TO DO:
Apart from the pictures, every line below is to be set down exactly.

[Content revision data]

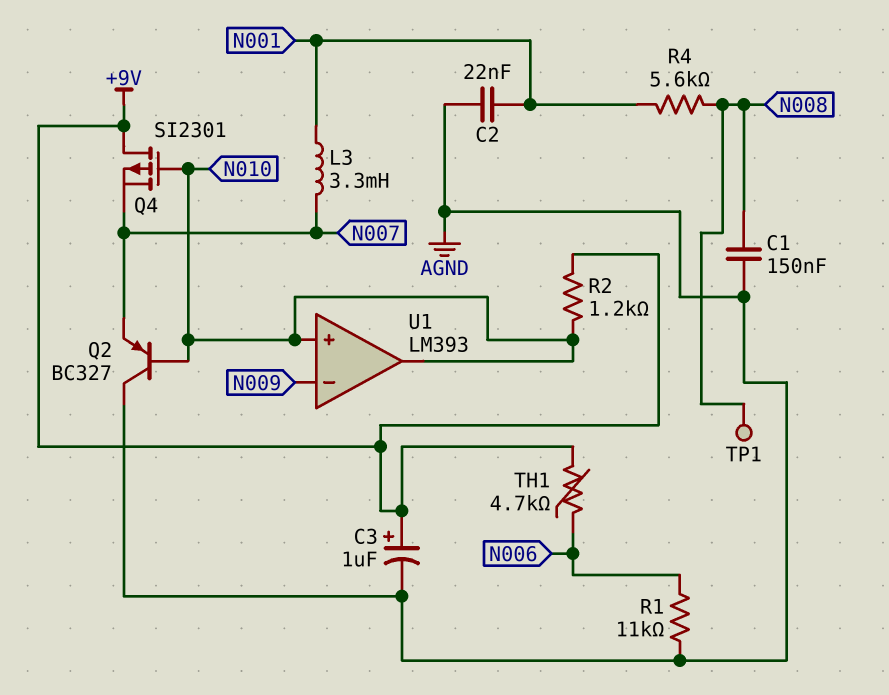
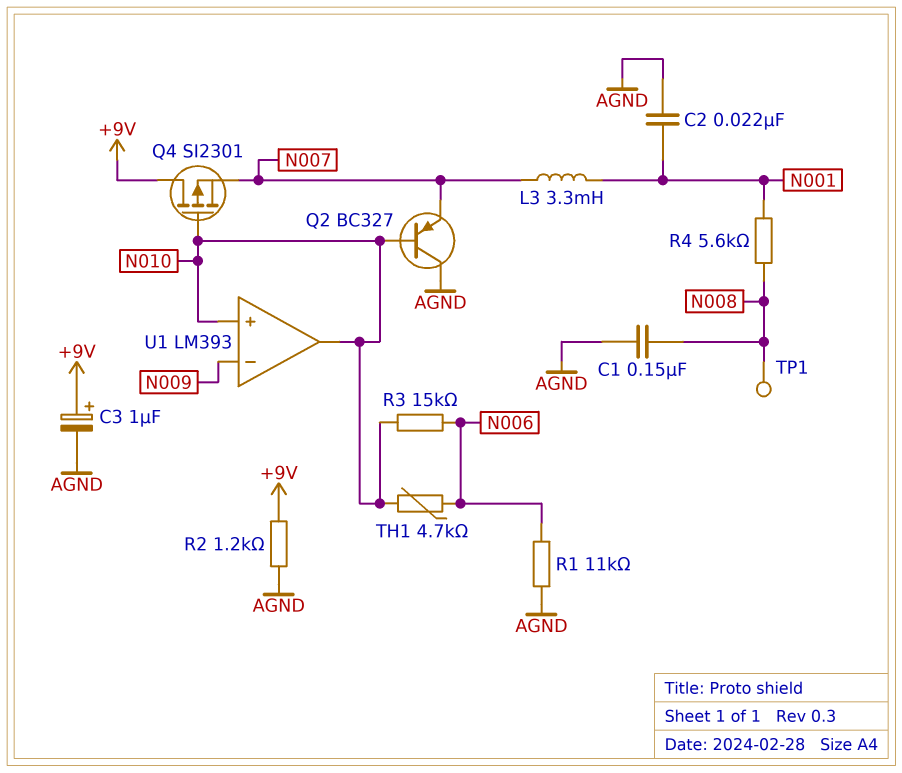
R2: 1.2k (+9V, N010) -> 1.2k (+9V, AGND)
R3: none -> 15k (N006, N010)
TH1: 4.7k (+9V, N006) -> 4.7k (N006, N010)

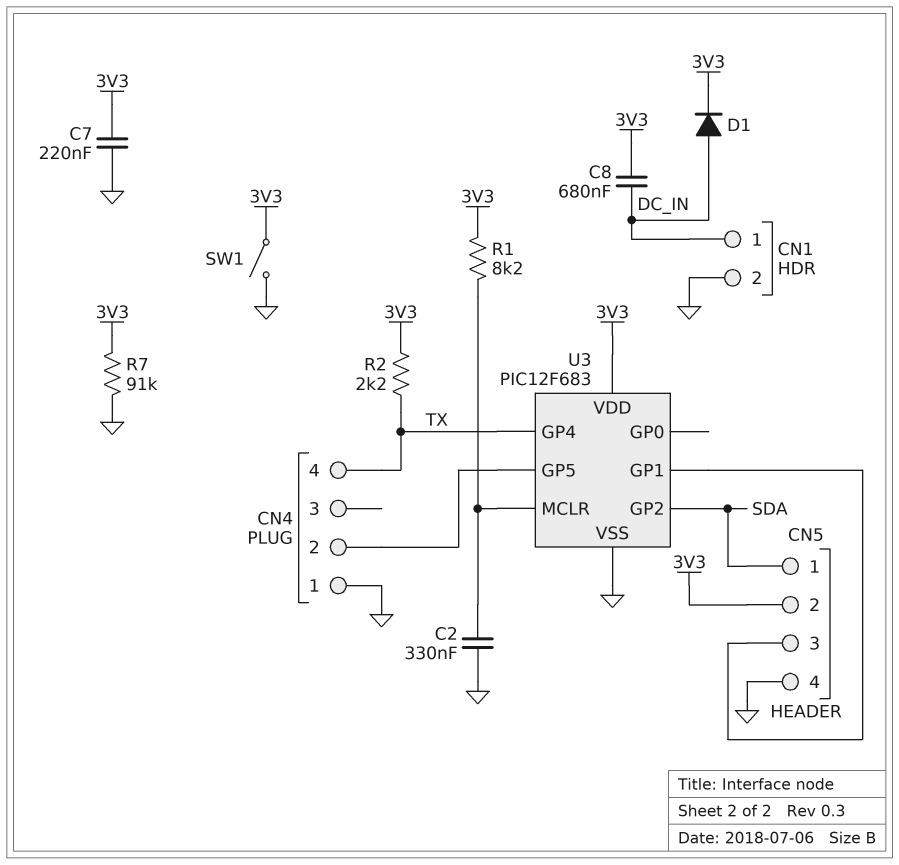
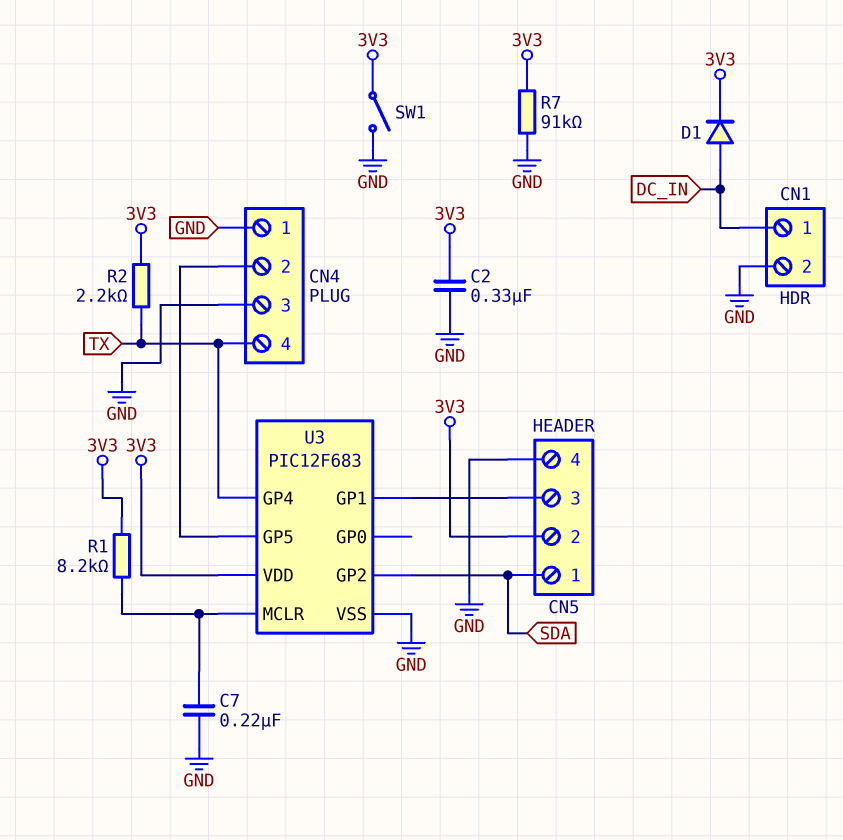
C2: 330nF (GND, U3/MCLR) -> 330nF (3V3, GND)
C7: 220nF (3V3, GND) -> 220nF (GND, U3/MCLR)
C8: 680nF (3V3, DC_IN) -> none
CN4 pin 3: none -> GND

EXERCISE RESULT:
R2: 1.2k (+9V, N010) -> 1.2k (+9V, AGND)
R3: none -> 15k (N006, N010)
TH1: 4.7k (+9V, N006) -> 4.7k (N006, N010)

C2: 330nF (GND, U3/MCLR) -> 330nF (3V3, GND)
C7: 220nF (3V3, GND) -> 220nF (GND, U3/MCLR)
C8: 680nF (3V3, DC_IN) -> none
CN4 pin 3: none -> GND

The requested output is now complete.